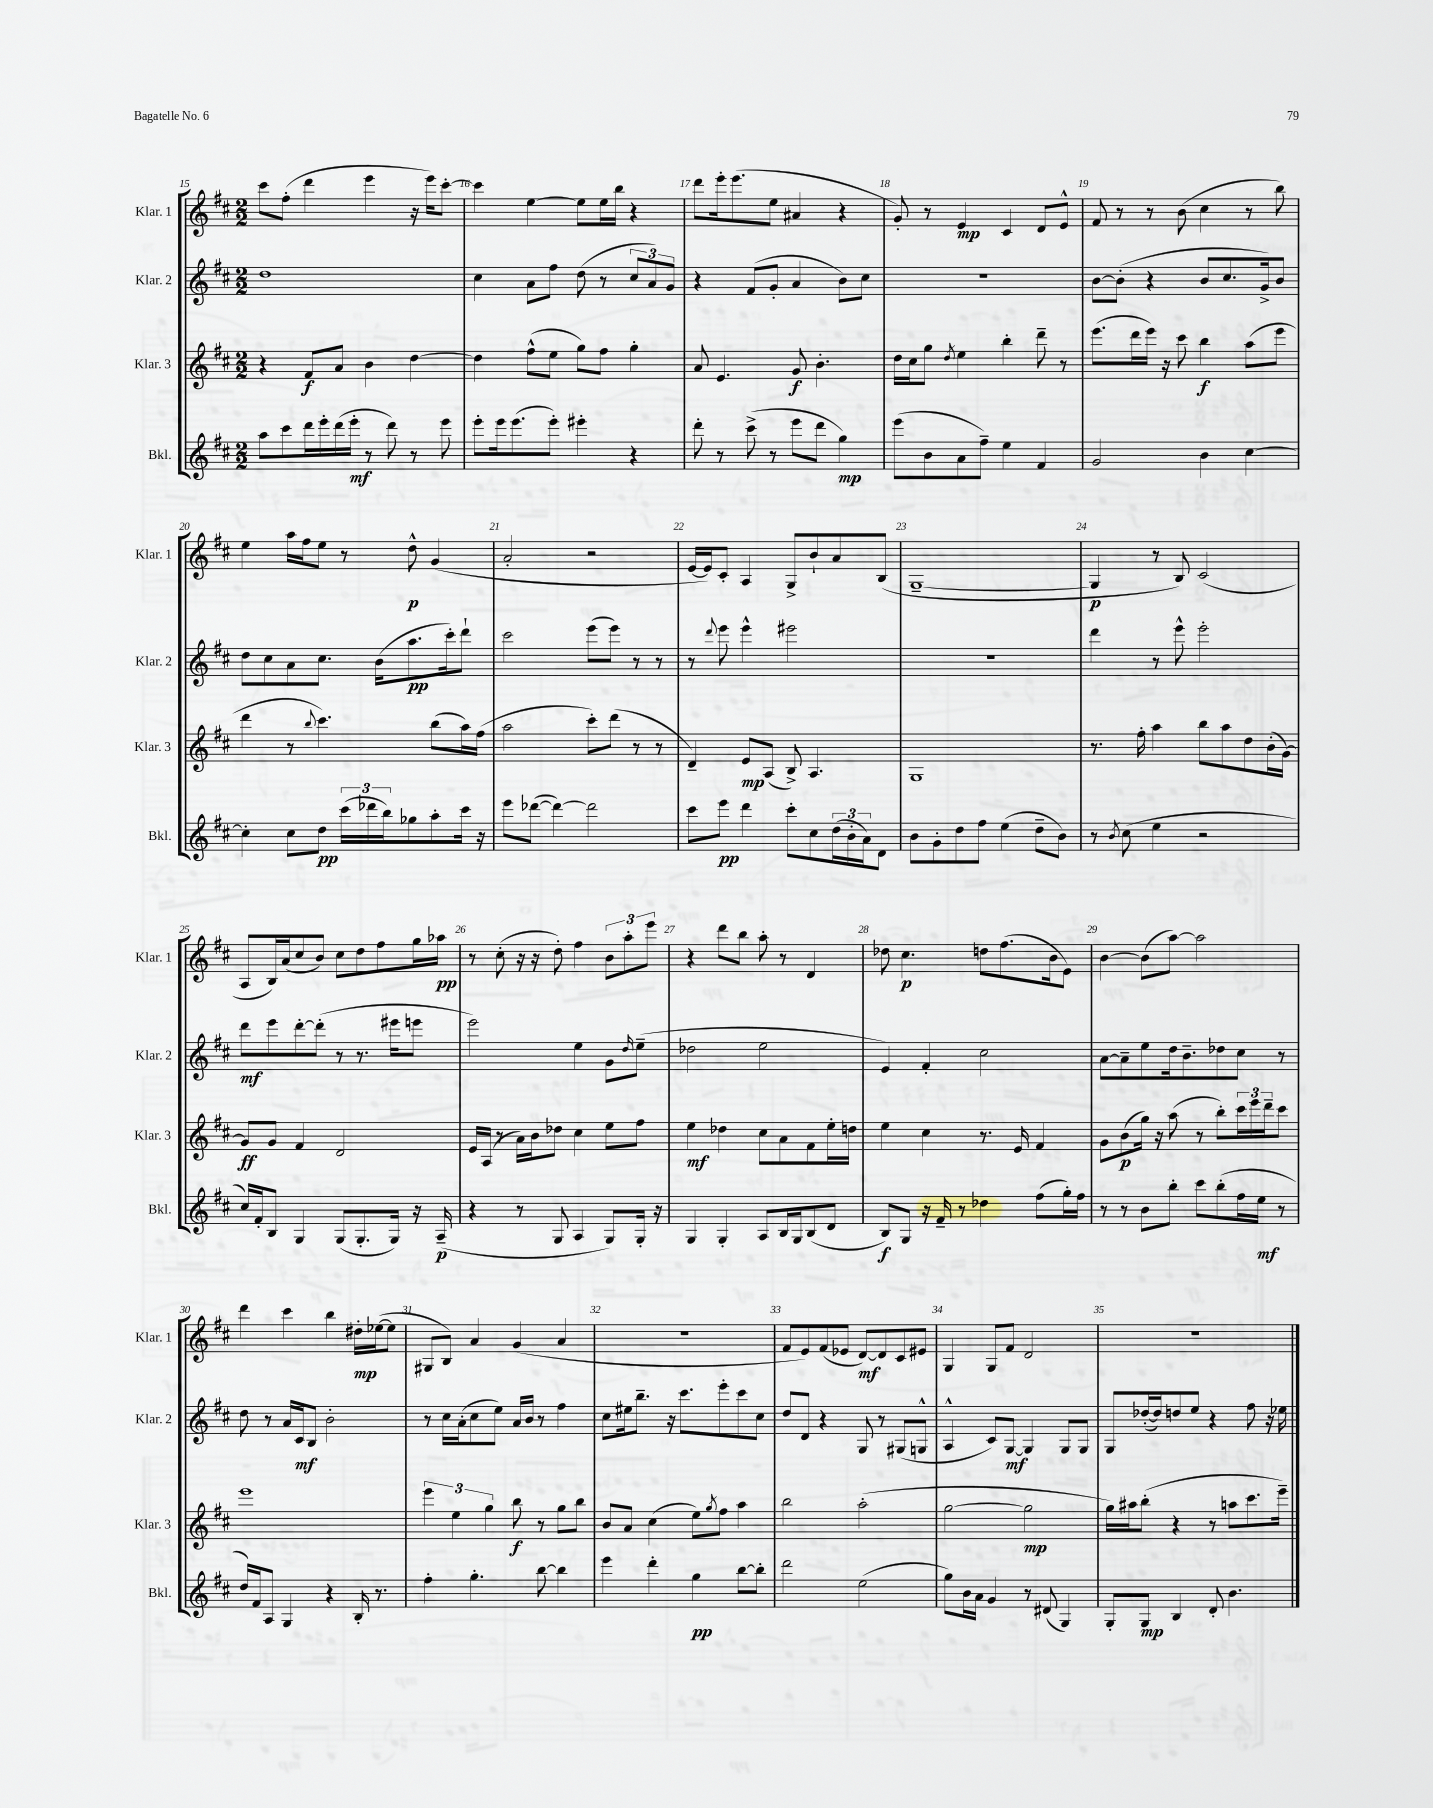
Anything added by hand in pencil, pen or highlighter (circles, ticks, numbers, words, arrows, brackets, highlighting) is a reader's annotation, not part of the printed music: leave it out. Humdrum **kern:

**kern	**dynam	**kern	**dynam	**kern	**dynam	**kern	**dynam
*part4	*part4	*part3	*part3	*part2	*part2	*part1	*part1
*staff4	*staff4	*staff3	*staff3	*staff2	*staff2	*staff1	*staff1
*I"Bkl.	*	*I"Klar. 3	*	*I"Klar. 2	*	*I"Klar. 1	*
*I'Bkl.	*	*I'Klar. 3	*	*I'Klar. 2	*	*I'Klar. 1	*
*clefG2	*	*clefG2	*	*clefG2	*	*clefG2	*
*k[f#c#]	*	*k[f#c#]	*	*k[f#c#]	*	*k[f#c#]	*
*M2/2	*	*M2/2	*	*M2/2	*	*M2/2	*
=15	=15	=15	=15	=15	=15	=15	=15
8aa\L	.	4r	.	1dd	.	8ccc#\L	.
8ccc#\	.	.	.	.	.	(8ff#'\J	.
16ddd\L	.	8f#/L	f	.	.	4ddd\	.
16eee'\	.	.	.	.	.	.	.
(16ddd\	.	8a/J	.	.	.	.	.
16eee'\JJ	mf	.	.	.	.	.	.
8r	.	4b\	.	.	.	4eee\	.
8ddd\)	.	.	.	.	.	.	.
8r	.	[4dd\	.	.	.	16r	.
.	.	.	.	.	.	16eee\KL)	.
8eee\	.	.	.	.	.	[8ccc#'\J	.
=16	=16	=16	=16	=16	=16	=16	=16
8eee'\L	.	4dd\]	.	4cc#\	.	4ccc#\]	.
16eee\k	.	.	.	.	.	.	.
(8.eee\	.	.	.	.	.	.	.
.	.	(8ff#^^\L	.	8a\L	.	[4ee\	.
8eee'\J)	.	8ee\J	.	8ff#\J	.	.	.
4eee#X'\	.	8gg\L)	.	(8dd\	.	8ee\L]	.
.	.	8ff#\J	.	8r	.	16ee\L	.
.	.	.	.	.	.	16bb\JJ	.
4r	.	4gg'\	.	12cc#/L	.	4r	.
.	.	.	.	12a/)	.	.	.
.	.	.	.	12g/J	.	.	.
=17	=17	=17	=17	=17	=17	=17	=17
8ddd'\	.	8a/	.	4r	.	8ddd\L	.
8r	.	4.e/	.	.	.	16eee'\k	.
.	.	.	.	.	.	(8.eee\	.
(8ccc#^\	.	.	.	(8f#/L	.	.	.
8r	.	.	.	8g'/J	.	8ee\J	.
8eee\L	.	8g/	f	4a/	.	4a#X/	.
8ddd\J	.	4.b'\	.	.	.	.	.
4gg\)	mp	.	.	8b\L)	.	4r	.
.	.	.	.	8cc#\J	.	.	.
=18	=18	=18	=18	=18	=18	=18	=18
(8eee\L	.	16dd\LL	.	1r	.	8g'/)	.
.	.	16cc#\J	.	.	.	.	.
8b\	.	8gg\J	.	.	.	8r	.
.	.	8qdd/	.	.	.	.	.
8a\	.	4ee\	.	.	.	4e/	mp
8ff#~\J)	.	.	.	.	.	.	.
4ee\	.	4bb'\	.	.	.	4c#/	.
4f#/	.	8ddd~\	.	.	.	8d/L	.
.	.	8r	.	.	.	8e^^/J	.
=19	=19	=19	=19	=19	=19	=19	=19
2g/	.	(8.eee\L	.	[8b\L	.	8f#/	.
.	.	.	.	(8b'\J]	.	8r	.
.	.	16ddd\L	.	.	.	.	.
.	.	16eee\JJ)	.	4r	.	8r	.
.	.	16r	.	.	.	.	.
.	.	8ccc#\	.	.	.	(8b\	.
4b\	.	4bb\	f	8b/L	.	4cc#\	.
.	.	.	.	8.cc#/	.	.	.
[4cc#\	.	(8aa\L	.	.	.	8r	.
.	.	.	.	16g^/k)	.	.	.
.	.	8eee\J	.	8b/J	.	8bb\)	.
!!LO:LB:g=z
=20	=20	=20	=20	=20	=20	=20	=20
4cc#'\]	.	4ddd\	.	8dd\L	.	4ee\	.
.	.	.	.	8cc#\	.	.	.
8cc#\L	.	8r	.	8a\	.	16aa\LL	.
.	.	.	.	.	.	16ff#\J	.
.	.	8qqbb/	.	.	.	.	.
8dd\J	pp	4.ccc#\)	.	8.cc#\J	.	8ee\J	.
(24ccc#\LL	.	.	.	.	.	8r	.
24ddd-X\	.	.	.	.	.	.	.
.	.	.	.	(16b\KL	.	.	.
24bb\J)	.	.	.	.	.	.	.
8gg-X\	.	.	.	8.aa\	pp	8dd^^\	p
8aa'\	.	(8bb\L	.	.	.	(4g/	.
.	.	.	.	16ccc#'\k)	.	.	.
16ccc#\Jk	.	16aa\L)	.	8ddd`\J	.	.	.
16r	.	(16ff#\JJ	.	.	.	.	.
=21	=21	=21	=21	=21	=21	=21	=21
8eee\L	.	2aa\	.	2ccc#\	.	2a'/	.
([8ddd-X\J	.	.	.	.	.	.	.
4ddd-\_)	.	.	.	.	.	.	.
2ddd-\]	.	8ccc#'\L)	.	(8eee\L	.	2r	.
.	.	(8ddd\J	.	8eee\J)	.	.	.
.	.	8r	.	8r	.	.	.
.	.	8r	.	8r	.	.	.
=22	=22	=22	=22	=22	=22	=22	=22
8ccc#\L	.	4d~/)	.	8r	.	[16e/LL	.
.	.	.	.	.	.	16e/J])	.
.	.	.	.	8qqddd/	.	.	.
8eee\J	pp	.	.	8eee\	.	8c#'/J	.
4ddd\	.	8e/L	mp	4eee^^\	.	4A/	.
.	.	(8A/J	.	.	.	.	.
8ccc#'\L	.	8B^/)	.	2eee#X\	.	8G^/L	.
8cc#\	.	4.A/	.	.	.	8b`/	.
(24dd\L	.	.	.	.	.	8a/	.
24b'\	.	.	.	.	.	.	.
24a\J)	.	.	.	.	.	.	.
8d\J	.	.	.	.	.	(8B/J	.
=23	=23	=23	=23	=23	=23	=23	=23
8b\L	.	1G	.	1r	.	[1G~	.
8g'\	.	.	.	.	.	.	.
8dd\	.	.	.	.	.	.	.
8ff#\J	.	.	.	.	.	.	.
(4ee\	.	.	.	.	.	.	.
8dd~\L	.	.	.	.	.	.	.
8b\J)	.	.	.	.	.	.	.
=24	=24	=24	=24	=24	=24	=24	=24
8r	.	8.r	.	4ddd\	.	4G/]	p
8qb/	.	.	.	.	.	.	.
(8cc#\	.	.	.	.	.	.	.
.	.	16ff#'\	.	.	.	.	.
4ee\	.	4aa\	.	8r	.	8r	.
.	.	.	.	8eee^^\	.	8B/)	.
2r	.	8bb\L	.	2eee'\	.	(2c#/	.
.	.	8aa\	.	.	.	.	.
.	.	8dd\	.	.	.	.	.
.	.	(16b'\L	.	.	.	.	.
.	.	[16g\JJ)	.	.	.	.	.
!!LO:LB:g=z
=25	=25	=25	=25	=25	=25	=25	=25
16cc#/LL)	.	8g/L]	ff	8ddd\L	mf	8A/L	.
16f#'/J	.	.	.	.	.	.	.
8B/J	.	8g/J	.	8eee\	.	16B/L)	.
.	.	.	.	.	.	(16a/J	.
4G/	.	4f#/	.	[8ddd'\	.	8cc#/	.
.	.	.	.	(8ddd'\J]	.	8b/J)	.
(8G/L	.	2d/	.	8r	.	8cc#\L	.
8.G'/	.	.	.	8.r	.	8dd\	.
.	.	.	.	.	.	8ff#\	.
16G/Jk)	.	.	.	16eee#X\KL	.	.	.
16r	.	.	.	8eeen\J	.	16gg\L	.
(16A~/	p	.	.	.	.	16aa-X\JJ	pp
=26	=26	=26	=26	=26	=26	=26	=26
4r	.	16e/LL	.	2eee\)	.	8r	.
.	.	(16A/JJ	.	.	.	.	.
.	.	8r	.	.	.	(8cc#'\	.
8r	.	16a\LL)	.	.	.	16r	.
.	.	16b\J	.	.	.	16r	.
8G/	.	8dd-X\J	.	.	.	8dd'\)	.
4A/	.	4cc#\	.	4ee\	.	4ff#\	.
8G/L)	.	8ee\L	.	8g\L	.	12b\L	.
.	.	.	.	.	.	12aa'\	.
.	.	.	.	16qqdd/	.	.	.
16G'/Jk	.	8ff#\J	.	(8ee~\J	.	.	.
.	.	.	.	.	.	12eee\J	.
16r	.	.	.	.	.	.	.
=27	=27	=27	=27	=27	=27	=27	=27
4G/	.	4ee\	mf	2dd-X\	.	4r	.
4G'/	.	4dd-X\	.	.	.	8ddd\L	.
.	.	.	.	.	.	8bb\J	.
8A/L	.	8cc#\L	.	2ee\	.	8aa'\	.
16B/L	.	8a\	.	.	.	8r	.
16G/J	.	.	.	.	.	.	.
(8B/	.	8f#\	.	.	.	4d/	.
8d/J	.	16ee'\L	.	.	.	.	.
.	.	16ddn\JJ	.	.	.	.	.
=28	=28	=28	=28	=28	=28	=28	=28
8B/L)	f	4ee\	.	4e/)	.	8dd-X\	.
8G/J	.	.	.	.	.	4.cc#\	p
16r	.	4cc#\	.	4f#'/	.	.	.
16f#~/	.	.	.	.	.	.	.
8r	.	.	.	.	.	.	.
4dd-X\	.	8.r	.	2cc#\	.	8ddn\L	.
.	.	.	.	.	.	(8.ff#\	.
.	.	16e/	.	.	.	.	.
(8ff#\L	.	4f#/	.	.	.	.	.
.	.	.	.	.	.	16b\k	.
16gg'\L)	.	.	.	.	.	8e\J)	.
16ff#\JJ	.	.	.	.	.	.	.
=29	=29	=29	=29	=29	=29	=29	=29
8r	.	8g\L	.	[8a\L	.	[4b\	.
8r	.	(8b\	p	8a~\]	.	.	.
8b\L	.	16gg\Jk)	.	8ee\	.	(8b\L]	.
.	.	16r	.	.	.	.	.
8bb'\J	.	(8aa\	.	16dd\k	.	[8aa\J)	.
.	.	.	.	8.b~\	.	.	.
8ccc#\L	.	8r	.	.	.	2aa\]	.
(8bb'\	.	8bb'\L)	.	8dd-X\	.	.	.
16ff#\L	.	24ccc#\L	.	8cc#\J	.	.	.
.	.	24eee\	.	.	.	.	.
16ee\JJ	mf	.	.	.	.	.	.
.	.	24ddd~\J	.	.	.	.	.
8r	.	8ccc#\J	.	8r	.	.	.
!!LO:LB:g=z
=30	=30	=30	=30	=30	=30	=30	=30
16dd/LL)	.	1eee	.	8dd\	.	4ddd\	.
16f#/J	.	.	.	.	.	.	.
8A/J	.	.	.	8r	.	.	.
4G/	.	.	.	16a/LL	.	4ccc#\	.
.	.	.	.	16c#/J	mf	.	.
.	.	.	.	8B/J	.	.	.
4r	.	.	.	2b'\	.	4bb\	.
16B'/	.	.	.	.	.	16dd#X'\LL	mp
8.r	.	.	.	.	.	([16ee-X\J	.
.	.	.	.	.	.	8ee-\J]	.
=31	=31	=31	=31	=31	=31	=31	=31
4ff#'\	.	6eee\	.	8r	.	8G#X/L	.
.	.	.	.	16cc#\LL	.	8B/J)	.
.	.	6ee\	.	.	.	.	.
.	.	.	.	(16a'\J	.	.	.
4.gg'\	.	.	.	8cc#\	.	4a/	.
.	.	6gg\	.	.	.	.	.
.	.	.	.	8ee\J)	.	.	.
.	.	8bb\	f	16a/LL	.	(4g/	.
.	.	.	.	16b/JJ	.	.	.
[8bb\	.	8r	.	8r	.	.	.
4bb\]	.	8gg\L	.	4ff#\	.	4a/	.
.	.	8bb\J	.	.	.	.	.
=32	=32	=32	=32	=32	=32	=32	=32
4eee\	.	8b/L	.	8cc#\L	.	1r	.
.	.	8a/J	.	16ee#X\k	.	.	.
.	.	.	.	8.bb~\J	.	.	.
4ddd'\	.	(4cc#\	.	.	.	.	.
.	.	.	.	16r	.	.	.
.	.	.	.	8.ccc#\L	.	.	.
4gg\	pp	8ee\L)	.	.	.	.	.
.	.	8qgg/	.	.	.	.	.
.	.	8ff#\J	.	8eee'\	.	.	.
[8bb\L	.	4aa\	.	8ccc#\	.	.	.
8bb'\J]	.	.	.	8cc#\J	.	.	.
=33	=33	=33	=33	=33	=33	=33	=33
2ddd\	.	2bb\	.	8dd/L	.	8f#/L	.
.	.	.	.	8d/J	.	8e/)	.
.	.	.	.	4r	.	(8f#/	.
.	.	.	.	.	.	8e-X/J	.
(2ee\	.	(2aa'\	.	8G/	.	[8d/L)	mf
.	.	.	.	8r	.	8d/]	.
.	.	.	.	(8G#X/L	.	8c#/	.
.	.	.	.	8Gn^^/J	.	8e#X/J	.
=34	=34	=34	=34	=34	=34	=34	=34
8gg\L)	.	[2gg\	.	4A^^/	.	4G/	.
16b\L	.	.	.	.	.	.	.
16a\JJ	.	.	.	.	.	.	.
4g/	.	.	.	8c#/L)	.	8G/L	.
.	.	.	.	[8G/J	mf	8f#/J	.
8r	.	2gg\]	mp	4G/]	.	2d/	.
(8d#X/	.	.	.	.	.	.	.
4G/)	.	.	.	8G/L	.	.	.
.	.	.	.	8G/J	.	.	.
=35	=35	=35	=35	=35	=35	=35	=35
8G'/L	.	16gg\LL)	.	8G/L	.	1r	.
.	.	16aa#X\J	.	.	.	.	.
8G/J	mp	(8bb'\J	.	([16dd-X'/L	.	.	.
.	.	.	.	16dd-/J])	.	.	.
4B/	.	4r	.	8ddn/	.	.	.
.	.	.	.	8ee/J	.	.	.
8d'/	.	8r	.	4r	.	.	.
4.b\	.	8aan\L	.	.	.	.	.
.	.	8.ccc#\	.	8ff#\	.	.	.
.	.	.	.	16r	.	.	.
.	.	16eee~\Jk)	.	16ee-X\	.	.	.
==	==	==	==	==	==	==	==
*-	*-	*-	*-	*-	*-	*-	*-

GIVEN PROBLEM: Which lines in the entries above contain the string "Klar"? Pull out each of those lines in full, treating case as significant.

TASK SOLUTION:
*I"Bkl.	*	*I"Klar. 3	*	*I"Klar. 2	*	*I"Klar. 1	*
*I'Bkl.	*	*I'Klar. 3	*	*I'Klar. 2	*	*I'Klar. 1	*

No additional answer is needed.